◆ Supplied records
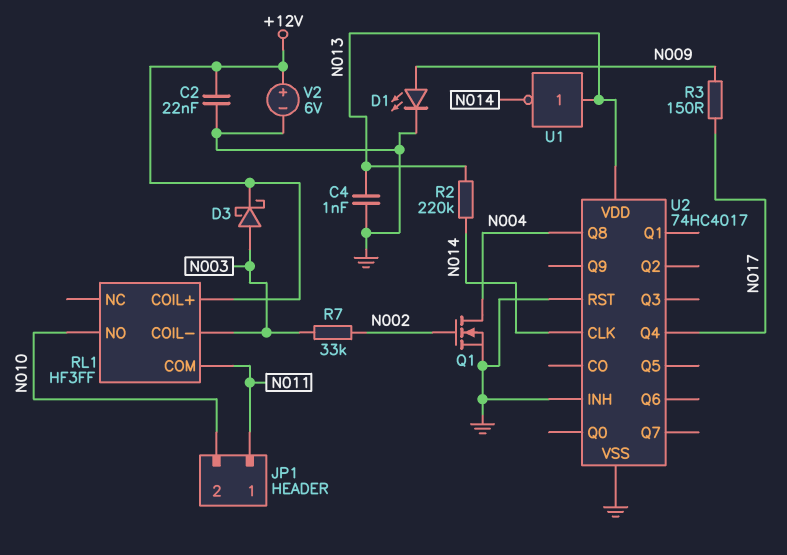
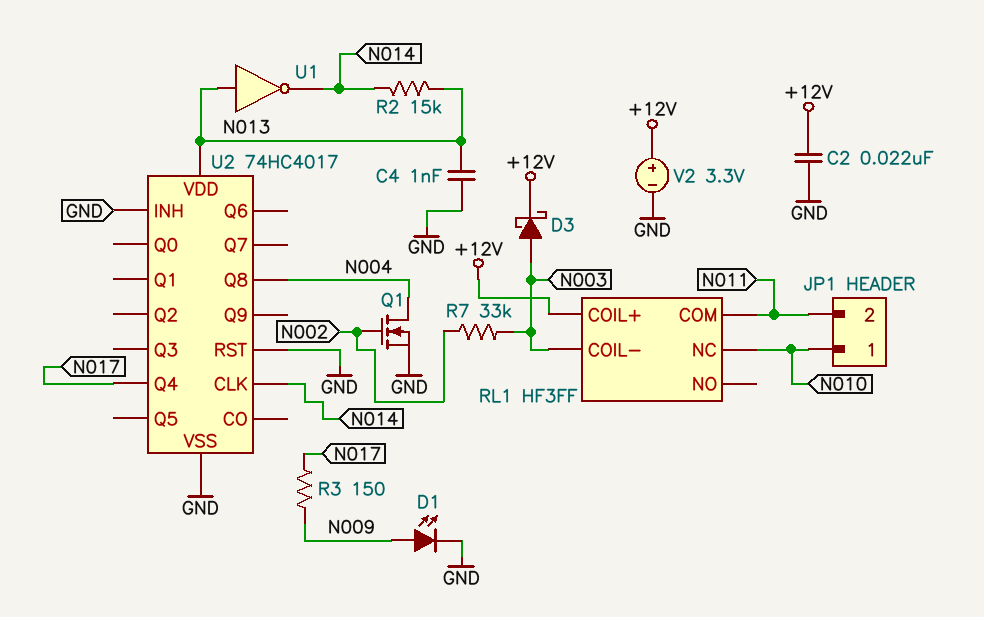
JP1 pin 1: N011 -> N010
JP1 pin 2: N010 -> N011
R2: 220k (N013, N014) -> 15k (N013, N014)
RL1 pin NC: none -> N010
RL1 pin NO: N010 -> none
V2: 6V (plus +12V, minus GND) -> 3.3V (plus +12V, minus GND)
--
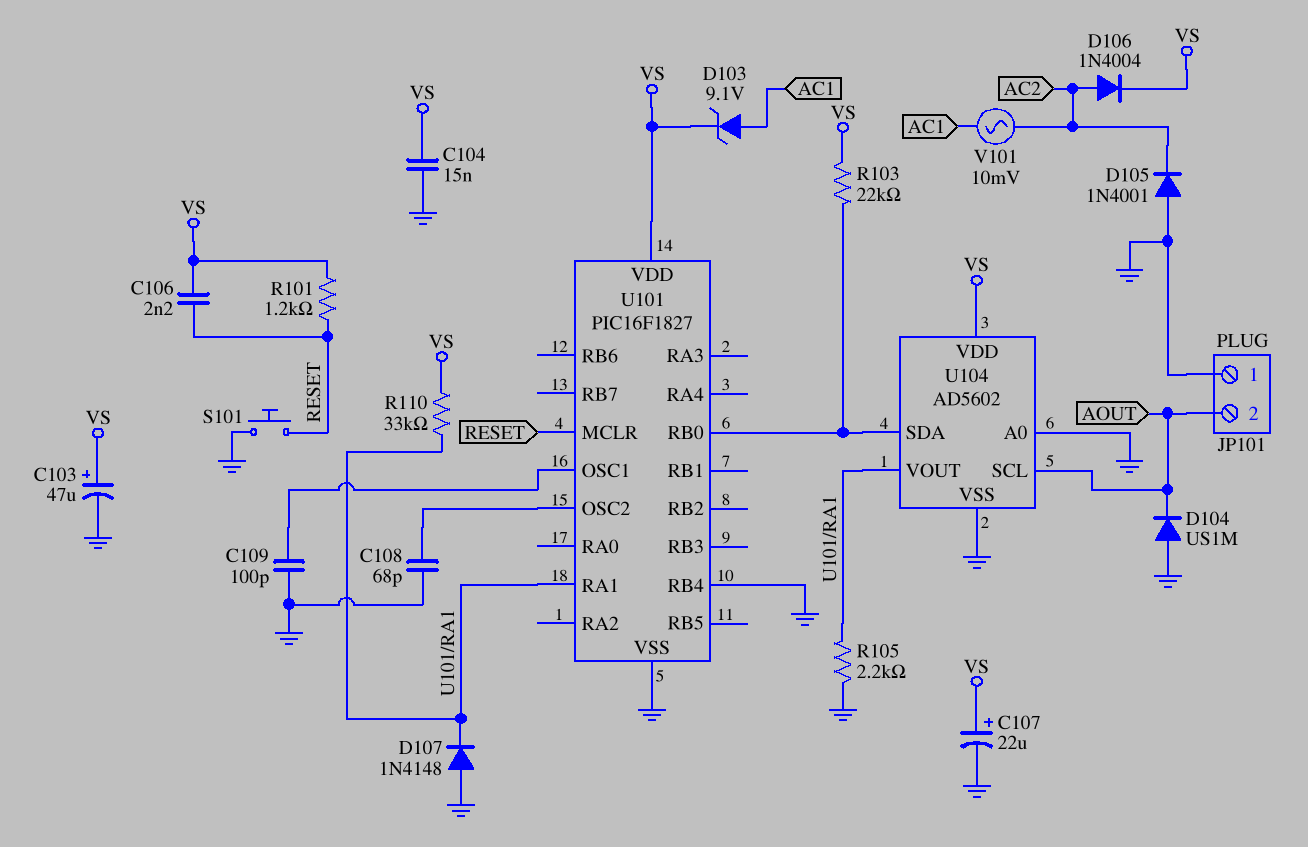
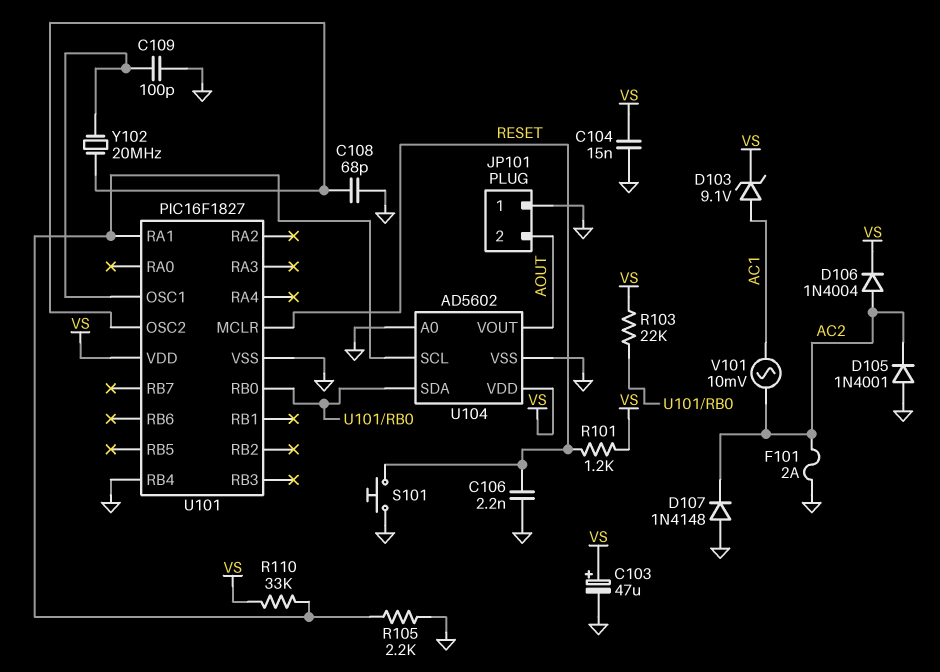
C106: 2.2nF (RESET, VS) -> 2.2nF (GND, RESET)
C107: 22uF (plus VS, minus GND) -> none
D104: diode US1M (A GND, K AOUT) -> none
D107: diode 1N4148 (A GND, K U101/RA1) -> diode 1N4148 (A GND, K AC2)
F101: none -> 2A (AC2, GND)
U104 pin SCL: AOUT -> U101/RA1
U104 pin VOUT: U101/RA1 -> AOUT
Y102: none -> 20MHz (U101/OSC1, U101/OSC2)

◆ How to complete this task
Report each line in the preceding entries that holds the string "diode".

◆ Response
D104: diode US1M (A GND, K AOUT) -> none
D107: diode 1N4148 (A GND, K U101/RA1) -> diode 1N4148 (A GND, K AC2)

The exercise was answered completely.